Exercise input Block Start

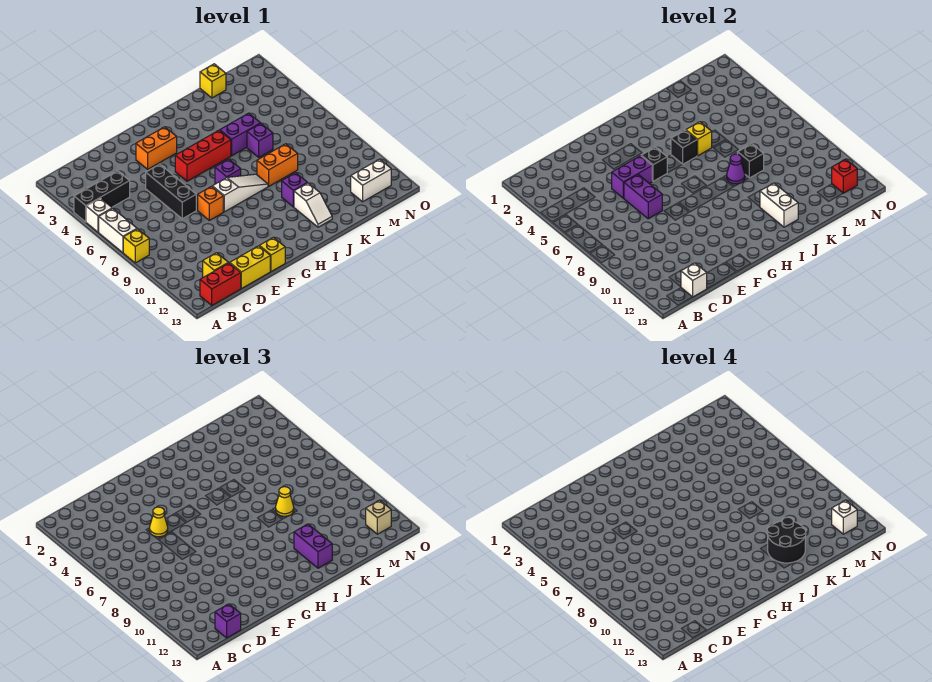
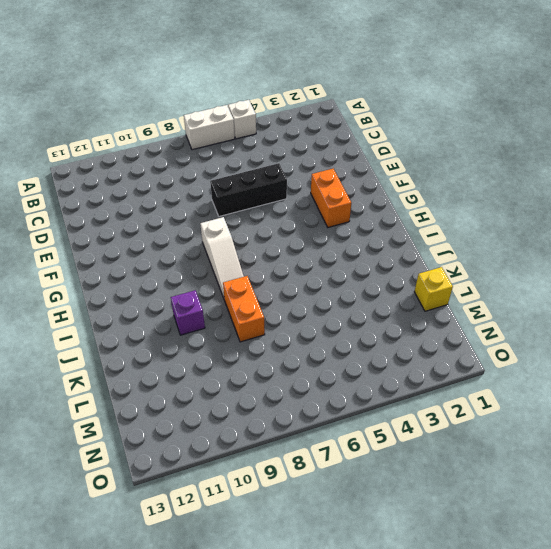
none -> black brick A4:C4 level 1
none -> yellow brick A8 level 1
none -> red brick B13:C13 level 1
none -> yellow brick C12 level 1

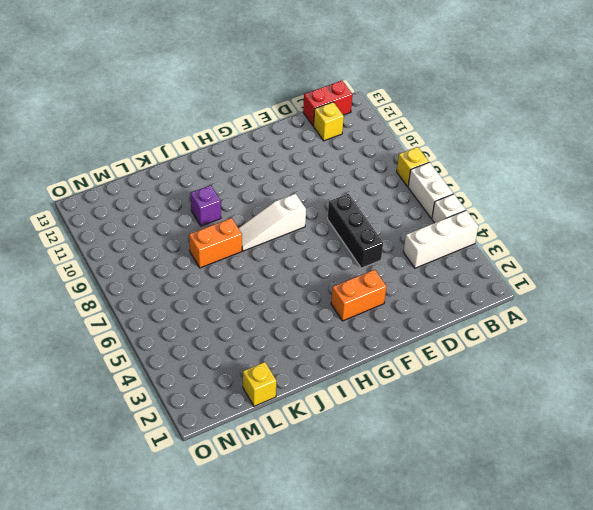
white brick A4:C4 level 1 -> black brick A4:C4 level 1
none -> yellow brick D13:E13 level 1
none -> orange brick F8 level 1
none -> yellow brick F13 level 1
none -> red brick G5:I5 level 1

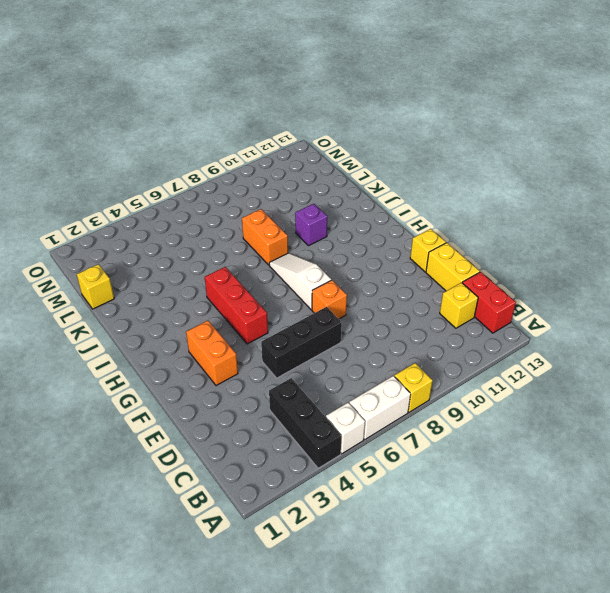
none -> purple brick H7 level 1
none -> purple brick J5:K5 level 1
none -> white slope J11:J12 level 1 top 11
none -> purple brick K6 level 1

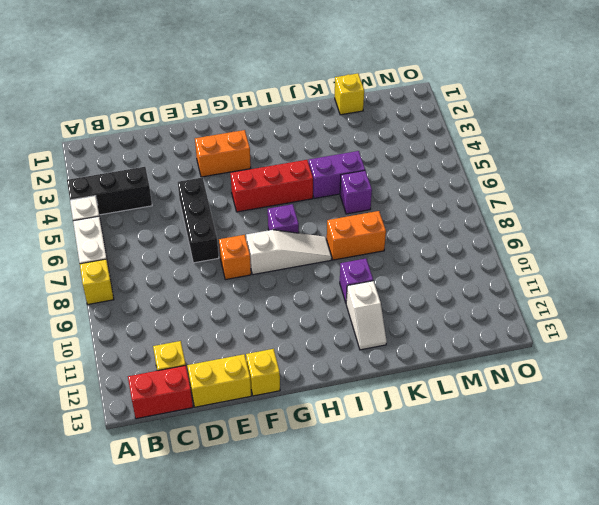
none -> white brick M12:N12 level 1
none -> white brick C13 level 2
none -> purple brick E5:F5 level 2
none -> purple brick E6:E7 level 2

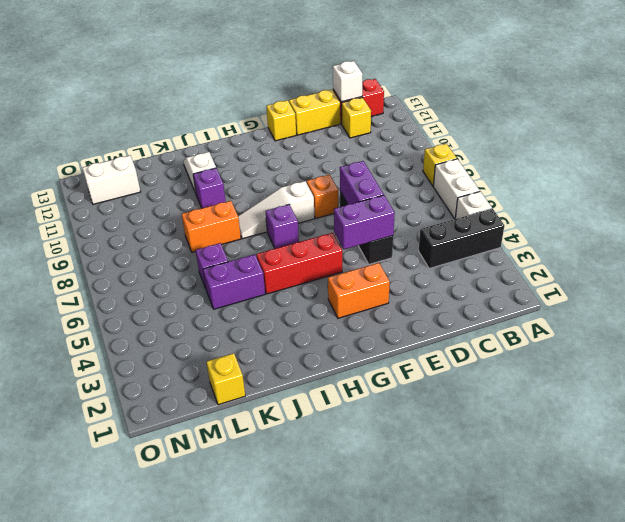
none -> black brick G5 level 2
none -> black brick I5 level 2
none -> yellow brick J5 level 2
none -> purple cone J8 level 2

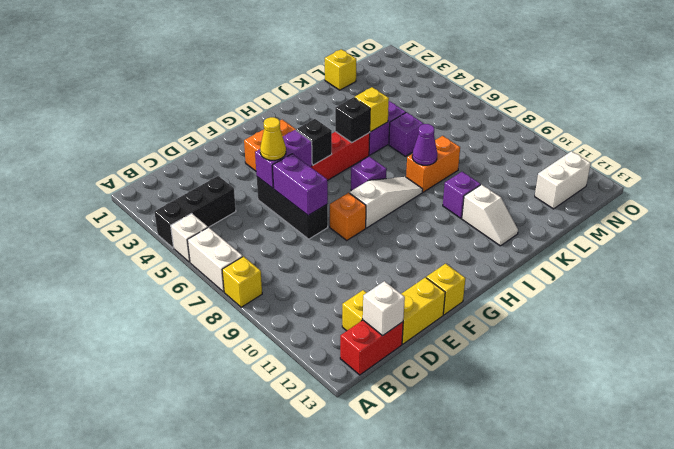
none -> white brick J11:J12 level 2
none -> black brick K8 level 2
none -> red brick N12 level 2
none -> purple brick C13 level 3

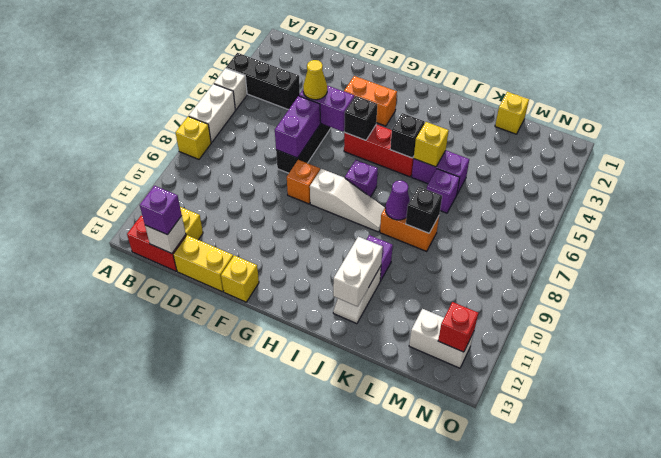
none -> purple brick J11:J12 level 3
none -> yellow cone K8 level 3
none -> tan brick N12 level 3
none -> black round brick J11:K12 level 4

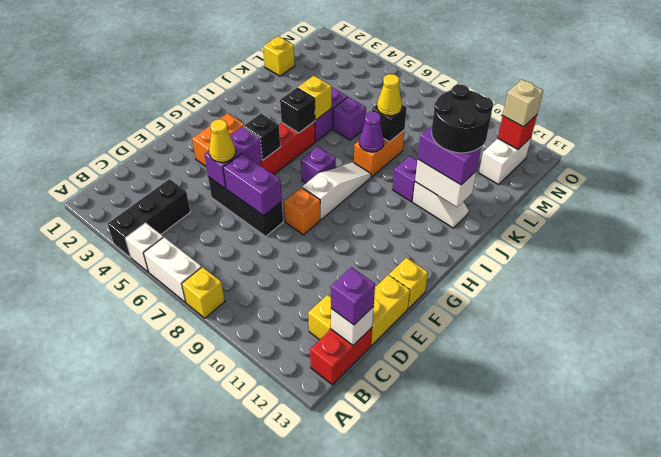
none -> white brick N12 level 4

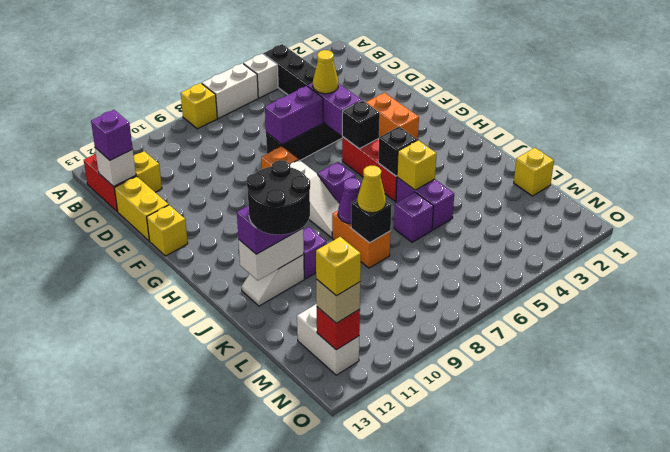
yellow brick N12 level 4 -> white brick N12 level 4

Exercise input Block End

Return a copy of each line of the material that holds the word "purple".

none -> purple brick H7 level 1
none -> purple brick J5:K5 level 1
none -> purple brick K6 level 1
none -> purple brick E5:F5 level 2
none -> purple brick E6:E7 level 2
none -> purple cone J8 level 2
none -> purple brick C13 level 3
none -> purple brick J11:J12 level 3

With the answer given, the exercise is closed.